• _Problem details_
Each line from the one that contains "(237, 236) = (827, 244): none -> white box" to the end of the material must be set down exactly, and no line before it.
==*==
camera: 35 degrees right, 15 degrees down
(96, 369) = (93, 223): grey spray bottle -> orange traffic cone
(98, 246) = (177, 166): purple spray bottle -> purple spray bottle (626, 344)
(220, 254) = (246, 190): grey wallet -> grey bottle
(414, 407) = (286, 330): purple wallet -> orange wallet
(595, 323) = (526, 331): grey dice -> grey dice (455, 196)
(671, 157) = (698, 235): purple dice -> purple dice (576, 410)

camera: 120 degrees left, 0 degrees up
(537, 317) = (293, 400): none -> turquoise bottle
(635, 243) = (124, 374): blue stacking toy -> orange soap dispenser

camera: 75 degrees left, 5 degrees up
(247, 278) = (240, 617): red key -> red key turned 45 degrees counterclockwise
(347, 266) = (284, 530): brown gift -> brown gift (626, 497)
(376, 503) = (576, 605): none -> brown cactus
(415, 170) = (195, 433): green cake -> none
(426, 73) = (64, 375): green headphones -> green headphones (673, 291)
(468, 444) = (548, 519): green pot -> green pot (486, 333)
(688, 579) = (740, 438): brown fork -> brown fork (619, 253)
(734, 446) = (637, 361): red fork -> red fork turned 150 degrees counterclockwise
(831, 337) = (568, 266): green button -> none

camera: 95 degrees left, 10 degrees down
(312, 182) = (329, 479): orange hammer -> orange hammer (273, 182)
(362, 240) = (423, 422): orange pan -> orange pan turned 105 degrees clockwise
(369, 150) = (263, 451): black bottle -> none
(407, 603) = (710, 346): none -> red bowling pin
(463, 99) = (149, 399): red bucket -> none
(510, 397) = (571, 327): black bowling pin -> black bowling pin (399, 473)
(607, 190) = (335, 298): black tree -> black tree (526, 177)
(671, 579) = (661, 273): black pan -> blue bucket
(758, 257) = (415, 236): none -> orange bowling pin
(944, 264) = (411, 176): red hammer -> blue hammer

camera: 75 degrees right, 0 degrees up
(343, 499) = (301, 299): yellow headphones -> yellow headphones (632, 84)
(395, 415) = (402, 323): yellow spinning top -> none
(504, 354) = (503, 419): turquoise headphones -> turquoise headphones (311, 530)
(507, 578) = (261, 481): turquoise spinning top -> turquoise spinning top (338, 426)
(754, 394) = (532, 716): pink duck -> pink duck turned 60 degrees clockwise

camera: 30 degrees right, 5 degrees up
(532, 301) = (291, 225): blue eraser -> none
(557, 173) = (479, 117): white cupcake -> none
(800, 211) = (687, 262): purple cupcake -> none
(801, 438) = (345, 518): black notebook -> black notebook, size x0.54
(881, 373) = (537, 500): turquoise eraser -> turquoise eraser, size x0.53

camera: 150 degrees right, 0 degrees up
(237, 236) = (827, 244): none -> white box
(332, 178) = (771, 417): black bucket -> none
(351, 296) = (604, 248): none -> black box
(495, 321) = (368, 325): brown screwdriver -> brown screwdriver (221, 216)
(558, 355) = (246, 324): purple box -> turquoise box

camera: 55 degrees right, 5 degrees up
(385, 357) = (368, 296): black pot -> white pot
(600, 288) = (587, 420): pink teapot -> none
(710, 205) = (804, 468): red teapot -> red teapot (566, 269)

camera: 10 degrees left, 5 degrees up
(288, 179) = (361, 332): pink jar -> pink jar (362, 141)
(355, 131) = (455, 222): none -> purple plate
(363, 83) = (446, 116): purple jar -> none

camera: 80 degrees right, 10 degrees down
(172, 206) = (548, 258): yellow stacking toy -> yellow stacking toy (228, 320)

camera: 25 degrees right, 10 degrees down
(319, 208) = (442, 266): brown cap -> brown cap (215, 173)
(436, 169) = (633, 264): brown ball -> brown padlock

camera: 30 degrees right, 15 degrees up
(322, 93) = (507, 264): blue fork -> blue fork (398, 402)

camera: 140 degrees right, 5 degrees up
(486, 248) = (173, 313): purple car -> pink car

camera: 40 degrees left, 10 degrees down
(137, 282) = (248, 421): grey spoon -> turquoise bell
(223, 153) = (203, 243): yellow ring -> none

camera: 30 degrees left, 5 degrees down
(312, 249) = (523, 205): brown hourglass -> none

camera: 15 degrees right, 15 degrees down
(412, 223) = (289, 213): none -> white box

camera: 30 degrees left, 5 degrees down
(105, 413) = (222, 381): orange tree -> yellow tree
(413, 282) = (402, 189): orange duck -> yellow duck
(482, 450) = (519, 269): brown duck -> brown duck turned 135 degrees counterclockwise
==*==
• _Written answer_
(237, 236) = (827, 244): none -> white box
(332, 178) = (771, 417): black bucket -> none
(351, 296) = (604, 248): none -> black box
(495, 321) = (368, 325): brown screwdriver -> brown screwdriver (221, 216)
(558, 355) = (246, 324): purple box -> turquoise box

camera: 55 degrees right, 5 degrees up
(385, 357) = (368, 296): black pot -> white pot
(600, 288) = (587, 420): pink teapot -> none
(710, 205) = (804, 468): red teapot -> red teapot (566, 269)

camera: 10 degrees left, 5 degrees up
(288, 179) = (361, 332): pink jar -> pink jar (362, 141)
(355, 131) = (455, 222): none -> purple plate
(363, 83) = (446, 116): purple jar -> none

camera: 80 degrees right, 10 degrees down
(172, 206) = (548, 258): yellow stacking toy -> yellow stacking toy (228, 320)

camera: 25 degrees right, 10 degrees down
(319, 208) = (442, 266): brown cap -> brown cap (215, 173)
(436, 169) = (633, 264): brown ball -> brown padlock

camera: 30 degrees right, 15 degrees up
(322, 93) = (507, 264): blue fork -> blue fork (398, 402)

camera: 140 degrees right, 5 degrees up
(486, 248) = (173, 313): purple car -> pink car

camera: 40 degrees left, 10 degrees down
(137, 282) = (248, 421): grey spoon -> turquoise bell
(223, 153) = (203, 243): yellow ring -> none

camera: 30 degrees left, 5 degrees down
(312, 249) = (523, 205): brown hourglass -> none

camera: 15 degrees right, 15 degrees down
(412, 223) = (289, 213): none -> white box

camera: 30 degrees left, 5 degrees down
(105, 413) = (222, 381): orange tree -> yellow tree
(413, 282) = (402, 189): orange duck -> yellow duck
(482, 450) = (519, 269): brown duck -> brown duck turned 135 degrees counterclockwise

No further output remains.